* _EXTRACTED RECORDS_:
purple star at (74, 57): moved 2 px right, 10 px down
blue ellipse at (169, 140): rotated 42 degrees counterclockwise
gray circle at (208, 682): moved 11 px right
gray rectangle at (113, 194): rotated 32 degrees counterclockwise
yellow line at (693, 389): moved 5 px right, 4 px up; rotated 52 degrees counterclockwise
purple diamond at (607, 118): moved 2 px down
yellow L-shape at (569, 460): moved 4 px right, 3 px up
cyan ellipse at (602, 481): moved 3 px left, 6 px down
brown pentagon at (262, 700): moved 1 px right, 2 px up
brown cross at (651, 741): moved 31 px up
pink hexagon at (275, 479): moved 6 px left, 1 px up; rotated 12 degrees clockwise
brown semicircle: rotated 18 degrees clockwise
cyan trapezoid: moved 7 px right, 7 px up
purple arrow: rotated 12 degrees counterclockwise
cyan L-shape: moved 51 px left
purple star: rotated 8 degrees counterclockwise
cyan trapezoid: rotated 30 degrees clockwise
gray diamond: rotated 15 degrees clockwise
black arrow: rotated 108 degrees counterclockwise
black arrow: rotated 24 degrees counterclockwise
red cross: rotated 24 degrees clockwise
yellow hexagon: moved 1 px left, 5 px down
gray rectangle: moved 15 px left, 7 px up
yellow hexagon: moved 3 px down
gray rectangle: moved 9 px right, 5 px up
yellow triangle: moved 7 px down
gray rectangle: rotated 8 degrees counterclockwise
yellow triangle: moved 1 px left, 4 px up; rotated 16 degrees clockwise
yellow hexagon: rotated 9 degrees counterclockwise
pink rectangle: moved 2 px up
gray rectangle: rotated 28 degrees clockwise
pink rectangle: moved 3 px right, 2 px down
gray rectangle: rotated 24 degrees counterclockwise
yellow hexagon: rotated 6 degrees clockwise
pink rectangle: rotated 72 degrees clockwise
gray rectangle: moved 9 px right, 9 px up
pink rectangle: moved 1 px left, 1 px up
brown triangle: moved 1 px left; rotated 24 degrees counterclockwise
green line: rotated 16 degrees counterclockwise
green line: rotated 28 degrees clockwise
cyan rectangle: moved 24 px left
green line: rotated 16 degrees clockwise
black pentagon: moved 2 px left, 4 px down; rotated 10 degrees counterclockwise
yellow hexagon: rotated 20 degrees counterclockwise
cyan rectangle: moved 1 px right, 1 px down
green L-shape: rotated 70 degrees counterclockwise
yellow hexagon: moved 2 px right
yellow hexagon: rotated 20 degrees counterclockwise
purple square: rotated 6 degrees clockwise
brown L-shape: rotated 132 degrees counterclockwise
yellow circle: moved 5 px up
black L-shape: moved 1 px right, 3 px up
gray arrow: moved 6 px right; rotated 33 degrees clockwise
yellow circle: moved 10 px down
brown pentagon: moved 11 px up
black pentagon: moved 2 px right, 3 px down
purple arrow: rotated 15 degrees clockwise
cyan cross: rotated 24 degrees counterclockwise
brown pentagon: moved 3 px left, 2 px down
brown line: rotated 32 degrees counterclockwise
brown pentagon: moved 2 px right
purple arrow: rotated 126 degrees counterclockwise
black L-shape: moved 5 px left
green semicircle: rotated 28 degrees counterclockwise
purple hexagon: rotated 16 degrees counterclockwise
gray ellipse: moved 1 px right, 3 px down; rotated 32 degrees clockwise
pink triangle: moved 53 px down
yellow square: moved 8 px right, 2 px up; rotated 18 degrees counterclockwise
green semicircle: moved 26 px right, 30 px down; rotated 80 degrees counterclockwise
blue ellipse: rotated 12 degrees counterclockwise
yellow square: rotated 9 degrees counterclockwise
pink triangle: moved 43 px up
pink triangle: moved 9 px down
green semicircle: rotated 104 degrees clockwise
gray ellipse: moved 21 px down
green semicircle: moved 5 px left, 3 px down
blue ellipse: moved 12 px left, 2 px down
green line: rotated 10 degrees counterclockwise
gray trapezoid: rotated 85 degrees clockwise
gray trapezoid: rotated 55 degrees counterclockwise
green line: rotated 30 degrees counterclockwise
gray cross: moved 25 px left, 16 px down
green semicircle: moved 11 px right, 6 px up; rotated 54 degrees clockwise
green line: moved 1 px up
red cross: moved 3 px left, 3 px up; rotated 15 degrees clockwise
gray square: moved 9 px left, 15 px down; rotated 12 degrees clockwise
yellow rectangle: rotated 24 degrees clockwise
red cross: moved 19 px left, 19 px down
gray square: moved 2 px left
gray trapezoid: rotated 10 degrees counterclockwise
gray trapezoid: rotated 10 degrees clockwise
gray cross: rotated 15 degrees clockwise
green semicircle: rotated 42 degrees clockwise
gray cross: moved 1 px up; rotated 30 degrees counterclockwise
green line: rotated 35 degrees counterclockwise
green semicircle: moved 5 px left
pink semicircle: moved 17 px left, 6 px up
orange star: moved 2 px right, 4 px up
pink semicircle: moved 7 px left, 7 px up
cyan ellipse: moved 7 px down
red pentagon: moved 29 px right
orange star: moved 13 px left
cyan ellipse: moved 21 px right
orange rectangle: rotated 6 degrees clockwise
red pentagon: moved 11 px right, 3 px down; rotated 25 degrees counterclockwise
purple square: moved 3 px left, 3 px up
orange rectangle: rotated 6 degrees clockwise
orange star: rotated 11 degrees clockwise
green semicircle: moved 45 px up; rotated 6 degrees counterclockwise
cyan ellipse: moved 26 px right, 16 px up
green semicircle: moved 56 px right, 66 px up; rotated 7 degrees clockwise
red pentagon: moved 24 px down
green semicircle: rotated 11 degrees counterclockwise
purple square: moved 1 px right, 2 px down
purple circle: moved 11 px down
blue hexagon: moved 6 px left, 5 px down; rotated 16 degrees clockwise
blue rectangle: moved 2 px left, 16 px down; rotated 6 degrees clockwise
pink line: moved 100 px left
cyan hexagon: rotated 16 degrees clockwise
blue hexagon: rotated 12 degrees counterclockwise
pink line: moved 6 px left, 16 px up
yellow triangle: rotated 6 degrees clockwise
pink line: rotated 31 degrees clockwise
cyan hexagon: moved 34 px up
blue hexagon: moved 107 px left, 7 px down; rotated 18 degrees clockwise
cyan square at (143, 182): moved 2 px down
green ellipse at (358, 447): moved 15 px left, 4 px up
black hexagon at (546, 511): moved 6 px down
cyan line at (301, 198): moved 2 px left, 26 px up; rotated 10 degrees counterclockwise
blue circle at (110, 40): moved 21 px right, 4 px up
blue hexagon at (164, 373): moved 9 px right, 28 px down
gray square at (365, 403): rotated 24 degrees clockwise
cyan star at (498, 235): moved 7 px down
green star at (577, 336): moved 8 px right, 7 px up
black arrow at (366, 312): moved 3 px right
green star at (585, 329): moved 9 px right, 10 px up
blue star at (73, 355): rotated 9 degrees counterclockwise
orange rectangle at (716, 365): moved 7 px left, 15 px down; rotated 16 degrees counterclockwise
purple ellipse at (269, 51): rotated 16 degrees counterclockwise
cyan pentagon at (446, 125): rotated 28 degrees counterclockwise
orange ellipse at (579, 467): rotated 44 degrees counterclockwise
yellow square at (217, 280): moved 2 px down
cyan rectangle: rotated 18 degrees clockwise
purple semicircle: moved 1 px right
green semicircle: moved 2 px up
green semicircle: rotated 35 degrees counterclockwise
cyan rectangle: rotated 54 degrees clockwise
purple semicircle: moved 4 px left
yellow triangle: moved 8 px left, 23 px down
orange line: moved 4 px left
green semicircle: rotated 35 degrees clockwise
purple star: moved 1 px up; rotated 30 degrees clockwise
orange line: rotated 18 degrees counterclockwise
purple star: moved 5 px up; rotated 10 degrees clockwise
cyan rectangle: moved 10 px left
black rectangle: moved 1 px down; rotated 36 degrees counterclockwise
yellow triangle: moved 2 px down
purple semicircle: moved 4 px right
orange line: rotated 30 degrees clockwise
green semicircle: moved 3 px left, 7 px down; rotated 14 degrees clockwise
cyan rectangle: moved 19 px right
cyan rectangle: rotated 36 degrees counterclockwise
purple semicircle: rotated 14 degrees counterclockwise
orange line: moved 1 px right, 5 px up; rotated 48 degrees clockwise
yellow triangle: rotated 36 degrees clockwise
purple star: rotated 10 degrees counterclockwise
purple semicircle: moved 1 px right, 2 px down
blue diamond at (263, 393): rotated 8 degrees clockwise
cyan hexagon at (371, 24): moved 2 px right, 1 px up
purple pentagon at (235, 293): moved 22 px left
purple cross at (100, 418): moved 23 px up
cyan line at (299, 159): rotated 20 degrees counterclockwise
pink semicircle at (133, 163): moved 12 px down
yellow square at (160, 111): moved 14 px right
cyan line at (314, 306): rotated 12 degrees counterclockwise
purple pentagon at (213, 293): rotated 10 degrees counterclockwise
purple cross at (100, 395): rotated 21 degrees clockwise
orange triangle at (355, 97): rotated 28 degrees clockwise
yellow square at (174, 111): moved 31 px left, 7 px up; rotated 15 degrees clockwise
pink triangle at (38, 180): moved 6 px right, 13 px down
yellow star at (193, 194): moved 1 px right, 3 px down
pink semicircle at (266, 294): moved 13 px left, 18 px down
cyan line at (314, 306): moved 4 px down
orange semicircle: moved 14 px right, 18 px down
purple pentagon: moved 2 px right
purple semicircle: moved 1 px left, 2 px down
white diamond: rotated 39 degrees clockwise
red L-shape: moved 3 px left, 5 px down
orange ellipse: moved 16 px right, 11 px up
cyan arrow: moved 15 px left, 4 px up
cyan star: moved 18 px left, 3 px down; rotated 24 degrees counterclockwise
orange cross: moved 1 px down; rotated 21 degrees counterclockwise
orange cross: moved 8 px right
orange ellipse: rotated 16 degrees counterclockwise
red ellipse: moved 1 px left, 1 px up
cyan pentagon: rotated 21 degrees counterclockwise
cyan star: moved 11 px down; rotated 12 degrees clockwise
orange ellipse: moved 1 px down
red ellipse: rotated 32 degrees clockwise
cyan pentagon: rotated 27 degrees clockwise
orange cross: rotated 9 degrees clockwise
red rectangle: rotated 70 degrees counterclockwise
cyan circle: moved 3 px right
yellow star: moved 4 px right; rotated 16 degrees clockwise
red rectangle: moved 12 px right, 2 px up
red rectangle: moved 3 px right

* _EXERCISE DIRECTIONS_:
Copy the rows above word for word, starting with the first row and ending with the line that contains "cyan L-shape: moved 51 px left". Include both of those lines.

* _FINAL RESULT_:
purple star at (74, 57): moved 2 px right, 10 px down
blue ellipse at (169, 140): rotated 42 degrees counterclockwise
gray circle at (208, 682): moved 11 px right
gray rectangle at (113, 194): rotated 32 degrees counterclockwise
yellow line at (693, 389): moved 5 px right, 4 px up; rotated 52 degrees counterclockwise
purple diamond at (607, 118): moved 2 px down
yellow L-shape at (569, 460): moved 4 px right, 3 px up
cyan ellipse at (602, 481): moved 3 px left, 6 px down
brown pentagon at (262, 700): moved 1 px right, 2 px up
brown cross at (651, 741): moved 31 px up
pink hexagon at (275, 479): moved 6 px left, 1 px up; rotated 12 degrees clockwise
brown semicircle: rotated 18 degrees clockwise
cyan trapezoid: moved 7 px right, 7 px up
purple arrow: rotated 12 degrees counterclockwise
cyan L-shape: moved 51 px left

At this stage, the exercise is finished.